──────── Available data

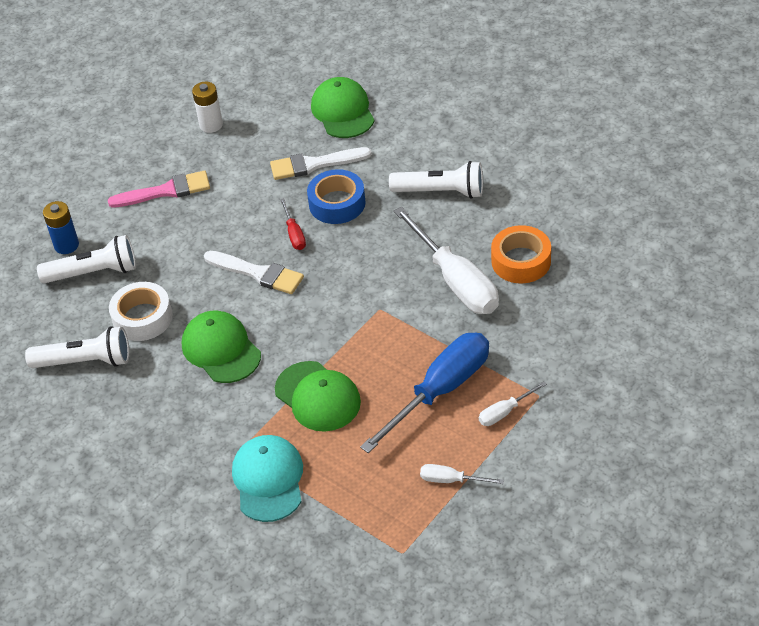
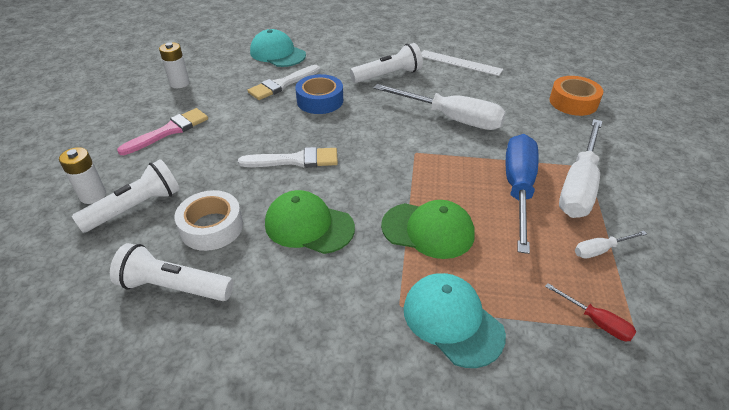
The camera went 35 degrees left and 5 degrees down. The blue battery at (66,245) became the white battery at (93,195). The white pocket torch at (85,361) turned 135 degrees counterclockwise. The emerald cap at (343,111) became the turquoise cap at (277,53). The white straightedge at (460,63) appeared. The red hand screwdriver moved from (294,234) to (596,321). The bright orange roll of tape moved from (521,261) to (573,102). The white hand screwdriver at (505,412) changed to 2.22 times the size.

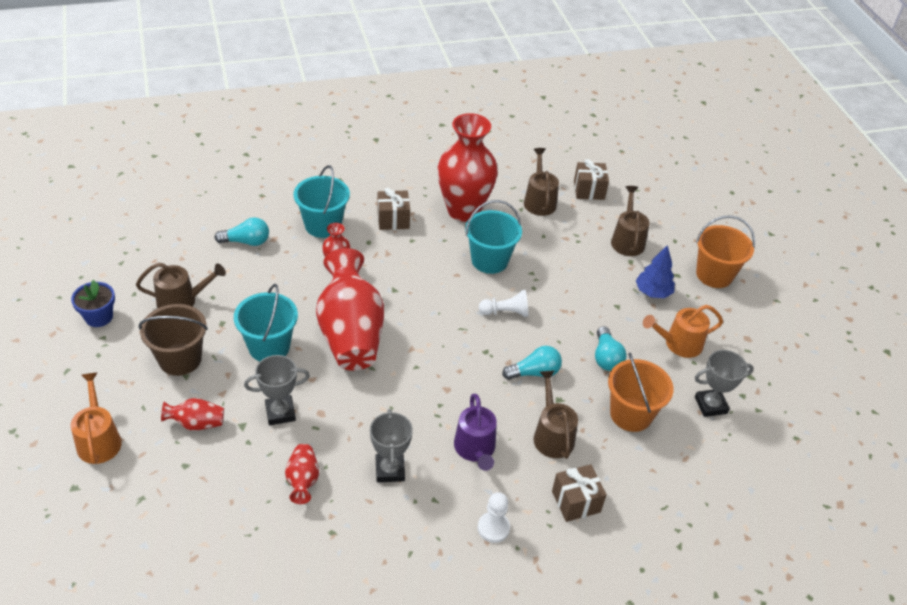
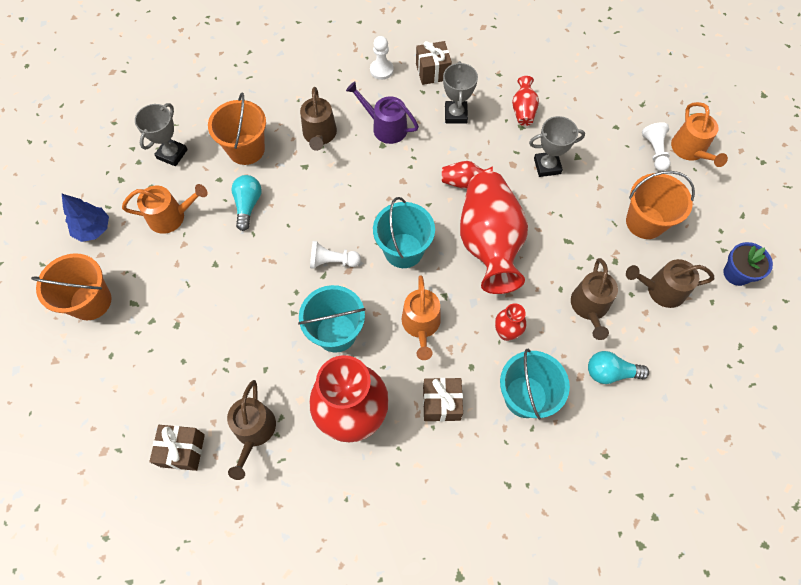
The camera went 170 degrees left and 20 degrees up. The blue toy tree moved from (653,292) to (93,229). The ash-grey prize cup at (710,405) turned 60 degrees counterclockwise. The violet sprinkling can at (475,449) turned 60 degrees counterclockwise. The turquoise pail moved from (269,347) to (403,250). The bright orange sprinkling can at (421,325) appeared. The brown present moved from (576,501) to (432,72). The red vase moved from (196,423) to (464,182). The brown sprinkling can moved from (627,240) to (589,307). The brown pail at (180,359) became the bright orange pail at (645,222). The white game pawn at (654,152) appeared. The turquoise light bulb at (534,372) disappeared.

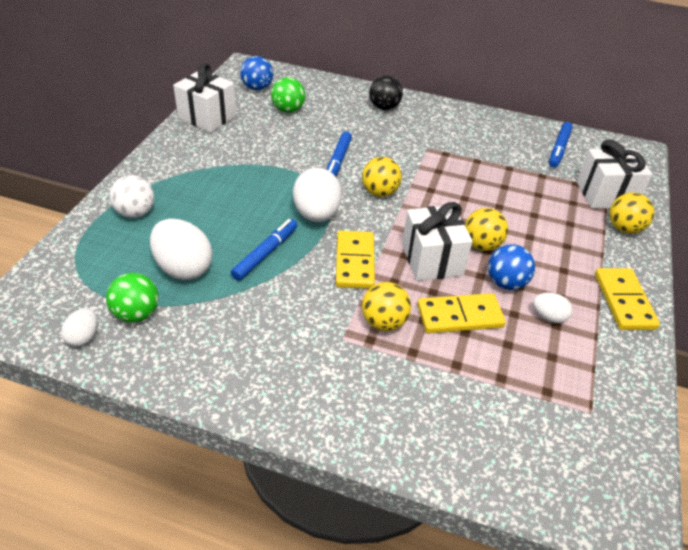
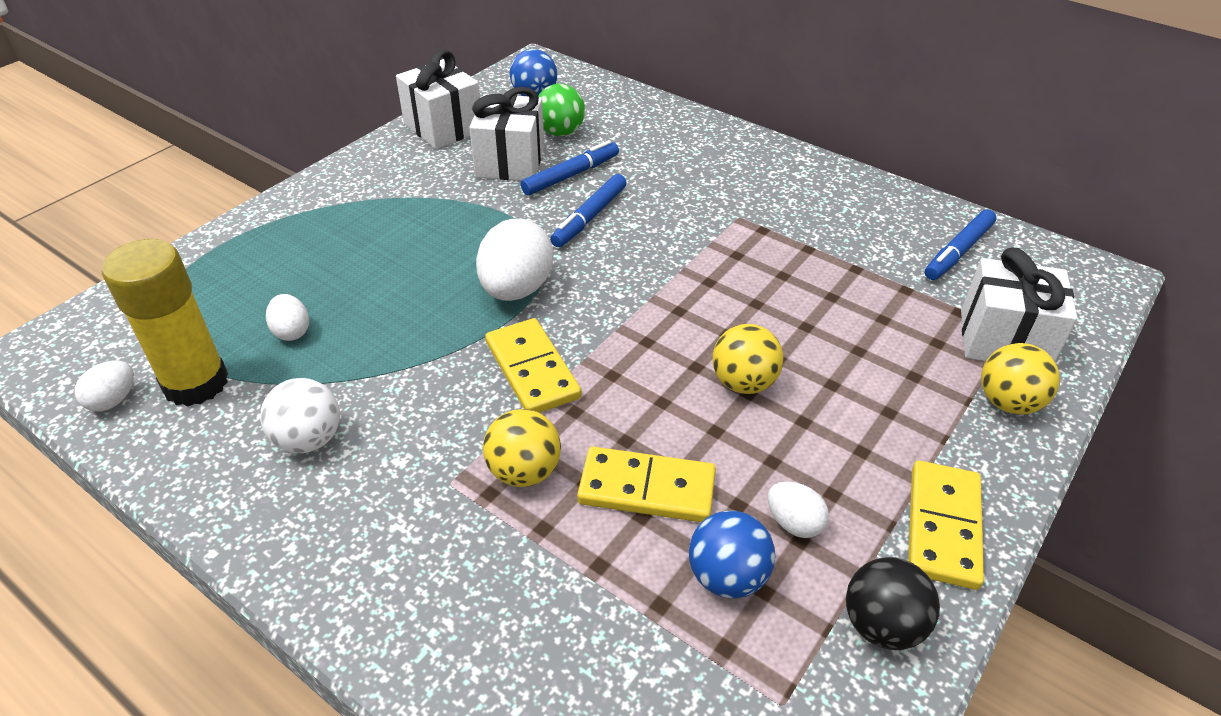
The camera went 20 degrees right and 0 degrees up. The emerald play ball at (137,314) was replaced by the yellow glue at (196,383). The white play ball moved from (135,213) to (309,439). The white egg shape at (183,268) changed to 0.52 times the size. The white present moved from (432,260) to (510,162). The yellow domino piece at (354,262) turned 45 degrees counterclockwise. The blue marker moved from (266,253) to (571,175). The blue play ball moved from (506,283) to (727,576). The jet-black play ball moved from (384,107) to (881,625). The yellow play ball at (380,192) disappeared.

────────────────

Reproduce the data exactly, please, and omit its pictures.

The camera went 35 degrees left and 5 degrees down. The blue battery at (66,245) became the white battery at (93,195). The white pocket torch at (85,361) turned 135 degrees counterclockwise. The emerald cap at (343,111) became the turquoise cap at (277,53). The white straightedge at (460,63) appeared. The red hand screwdriver moved from (294,234) to (596,321). The bright orange roll of tape moved from (521,261) to (573,102). The white hand screwdriver at (505,412) changed to 2.22 times the size.

The camera went 170 degrees left and 20 degrees up. The blue toy tree moved from (653,292) to (93,229). The ash-grey prize cup at (710,405) turned 60 degrees counterclockwise. The violet sprinkling can at (475,449) turned 60 degrees counterclockwise. The turquoise pail moved from (269,347) to (403,250). The bright orange sprinkling can at (421,325) appeared. The brown present moved from (576,501) to (432,72). The red vase moved from (196,423) to (464,182). The brown sprinkling can moved from (627,240) to (589,307). The brown pail at (180,359) became the bright orange pail at (645,222). The white game pawn at (654,152) appeared. The turquoise light bulb at (534,372) disappeared.

The camera went 20 degrees right and 0 degrees up. The emerald play ball at (137,314) was replaced by the yellow glue at (196,383). The white play ball moved from (135,213) to (309,439). The white egg shape at (183,268) changed to 0.52 times the size. The white present moved from (432,260) to (510,162). The yellow domino piece at (354,262) turned 45 degrees counterclockwise. The blue marker moved from (266,253) to (571,175). The blue play ball moved from (506,283) to (727,576). The jet-black play ball moved from (384,107) to (881,625). The yellow play ball at (380,192) disappeared.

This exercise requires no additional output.